DATA EXTRACTS:
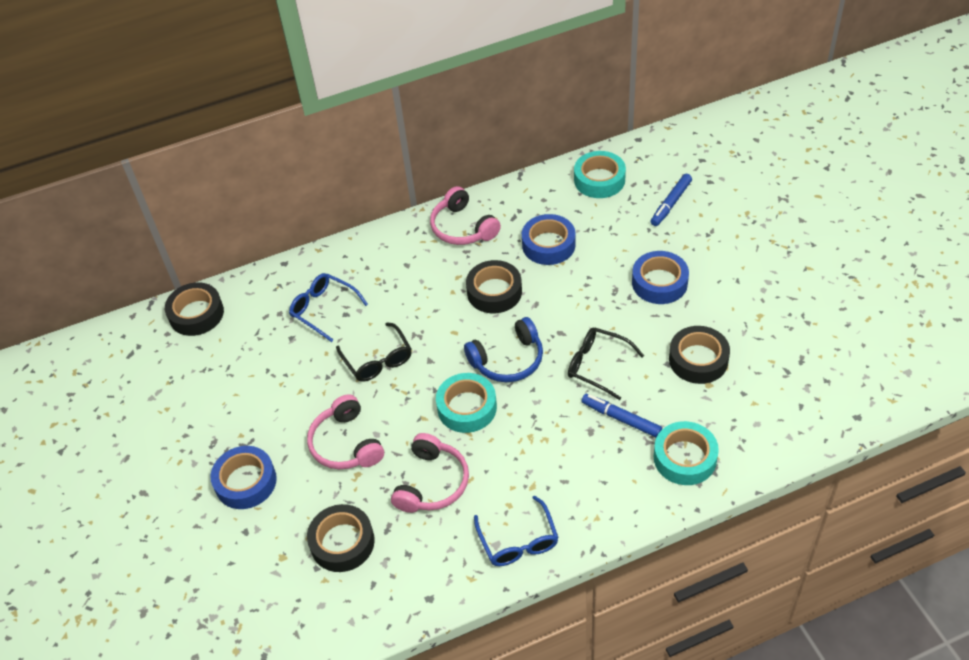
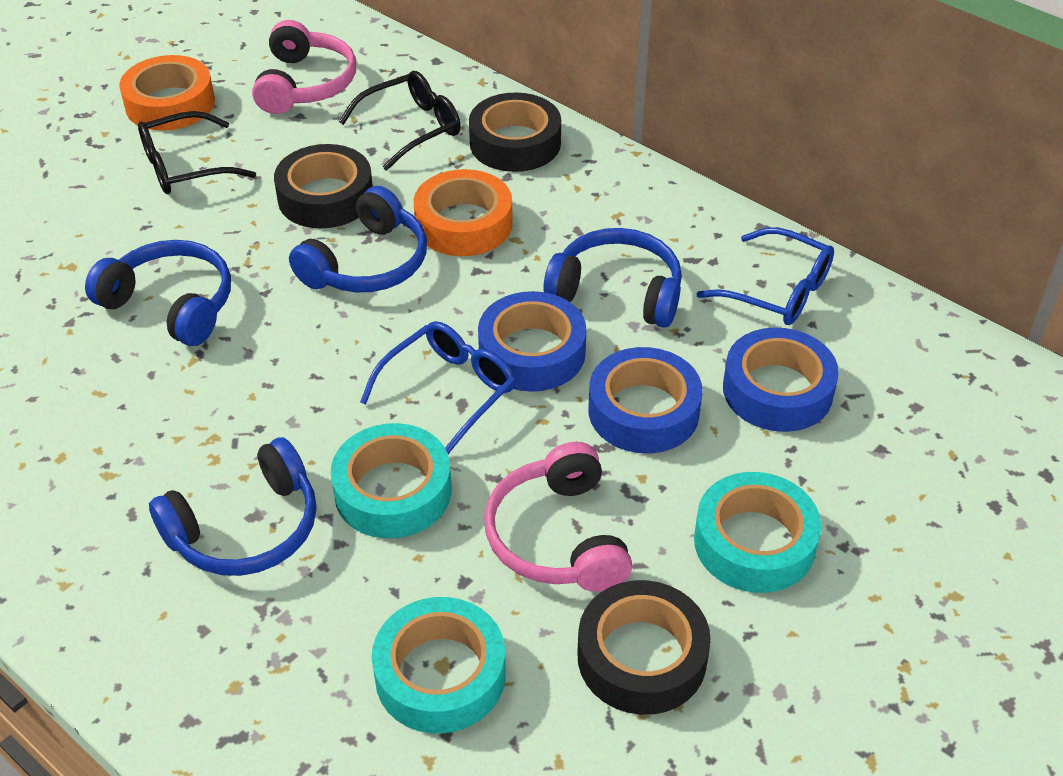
black tape: 4 -> 3
blue headphones: 1 -> 4
blue marker: 2 -> 0
orange tape: 0 -> 2
pink headphones: 3 -> 2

WHAT YOU SHOULD DO: Make a word-for-word copy of the entries, without any pictures.

REPLY TO THE TASK:
black tape: 4 -> 3
blue headphones: 1 -> 4
blue marker: 2 -> 0
orange tape: 0 -> 2
pink headphones: 3 -> 2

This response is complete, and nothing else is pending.